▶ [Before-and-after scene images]
◆ ◆ ◆
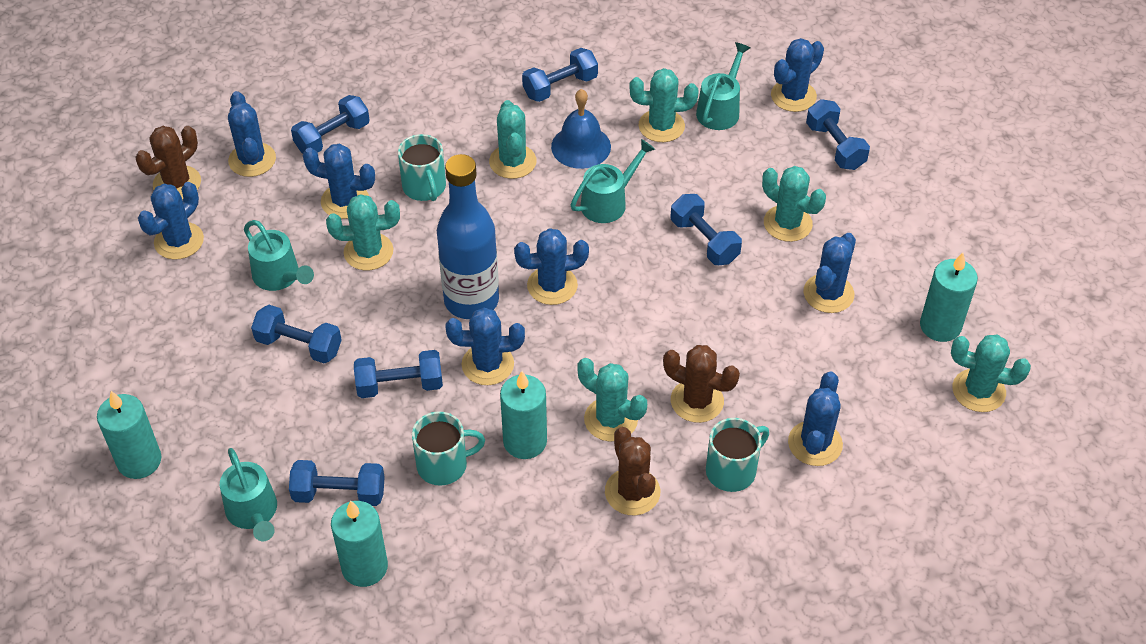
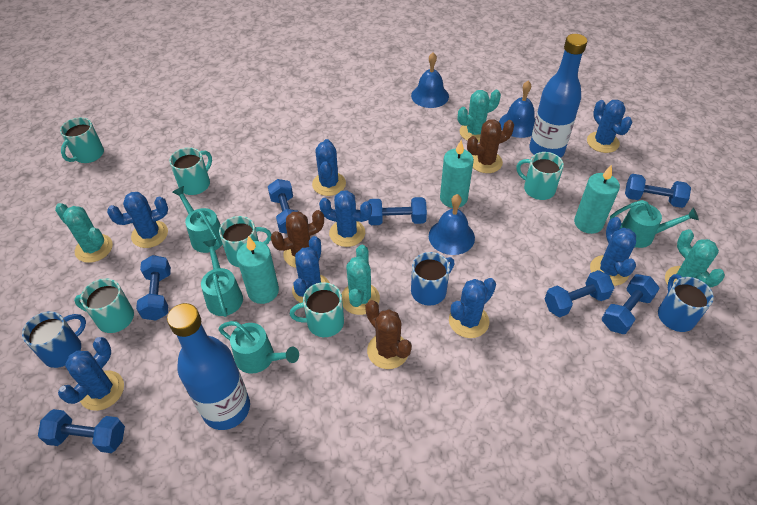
blue bell: 1 -> 3
blue bottle: 1 -> 2
blue mug: 0 -> 3
turquoise cactus: 6 -> 4
turquoise candle: 4 -> 3
turquoise mug: 3 -> 6

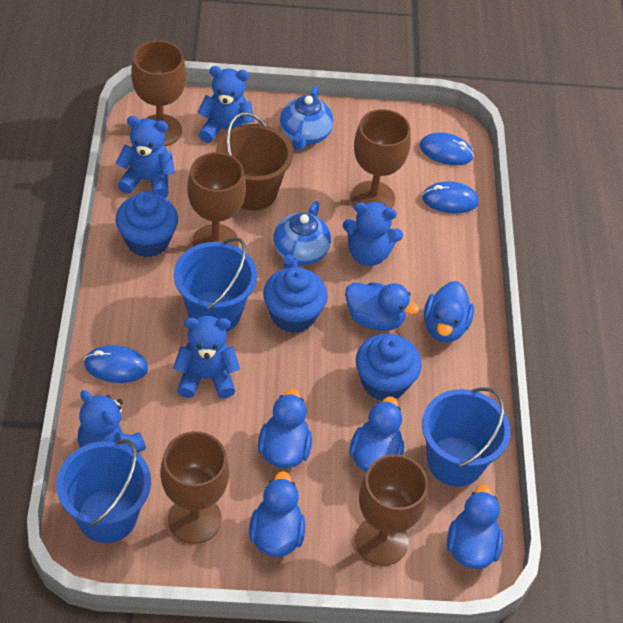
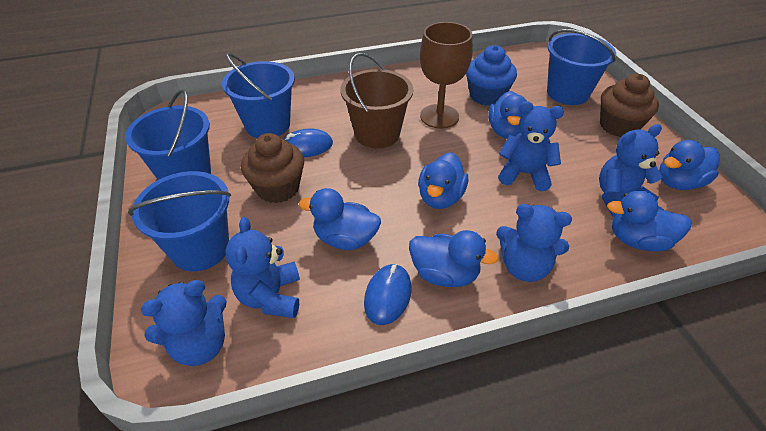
blue bucket: 3 -> 4
blue cupcake: 3 -> 1
blue mouse: 3 -> 2
blue teapot: 2 -> 0
brown cupcake: 0 -> 2
brown goblet: 5 -> 1

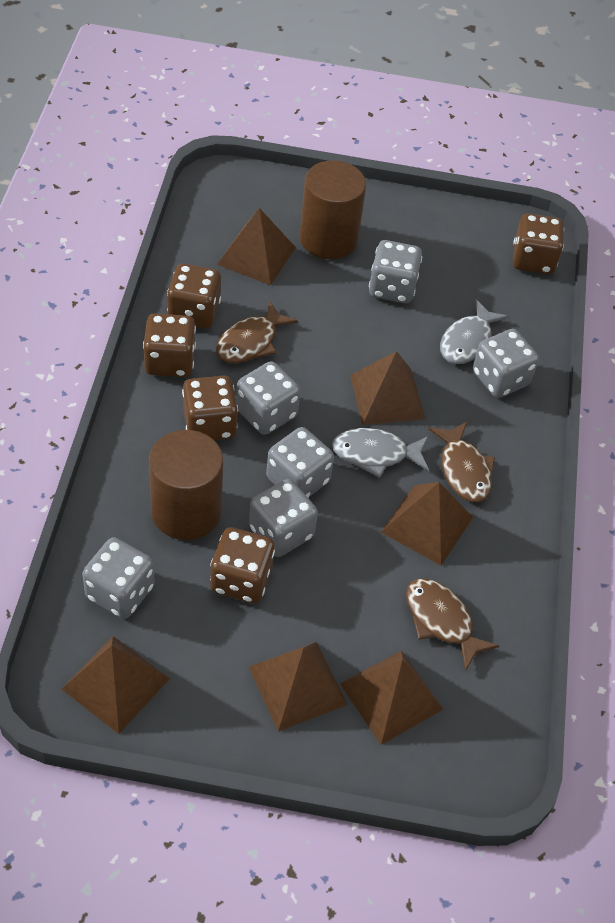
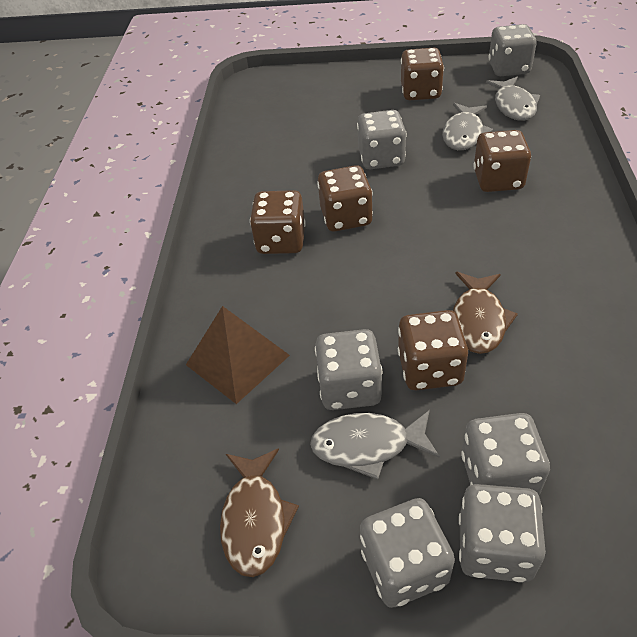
brown cylinder: 2 -> 0
brown fish: 3 -> 2
brown pyramid: 6 -> 1
grey fish: 2 -> 3

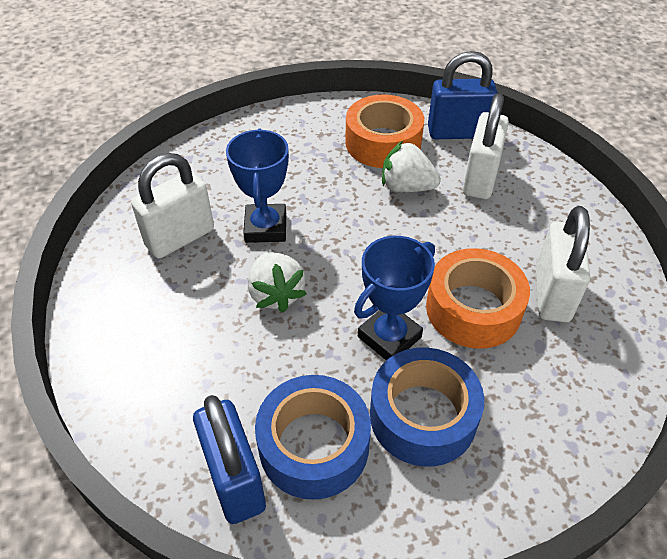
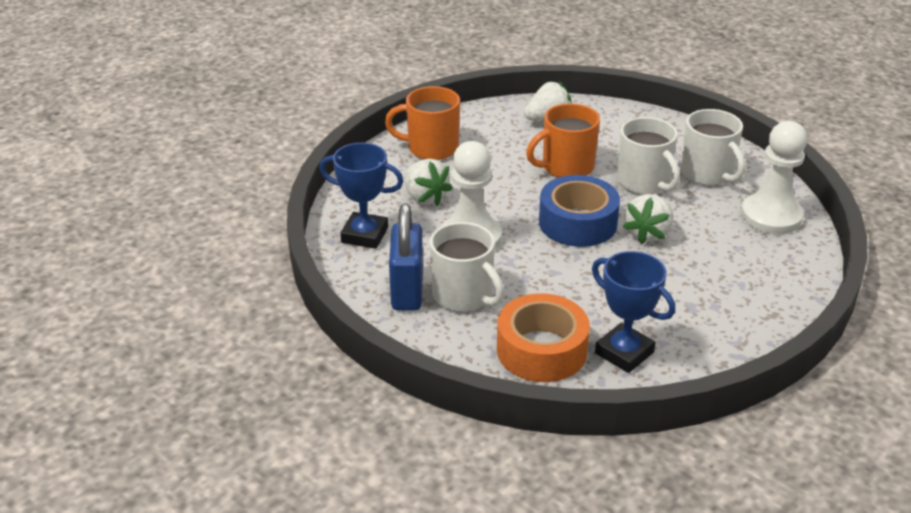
blue padlock: 2 -> 1
blue tape: 2 -> 1
orange mug: 0 -> 2
orange tape: 2 -> 1
white mug: 0 -> 3
white padlock: 3 -> 0
white pawn: 0 -> 2
white strawberry: 2 -> 3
◆ ◆ ◆
▶ [EXERCISE REQUIREMENTS]
Write out once more the lines above beginning at the line with "orange tape: 2 -> 1"; continue through the final line and stop there.

▶ [SOLUTION TO THIS PROBLEM]
orange tape: 2 -> 1
white mug: 0 -> 3
white padlock: 3 -> 0
white pawn: 0 -> 2
white strawberry: 2 -> 3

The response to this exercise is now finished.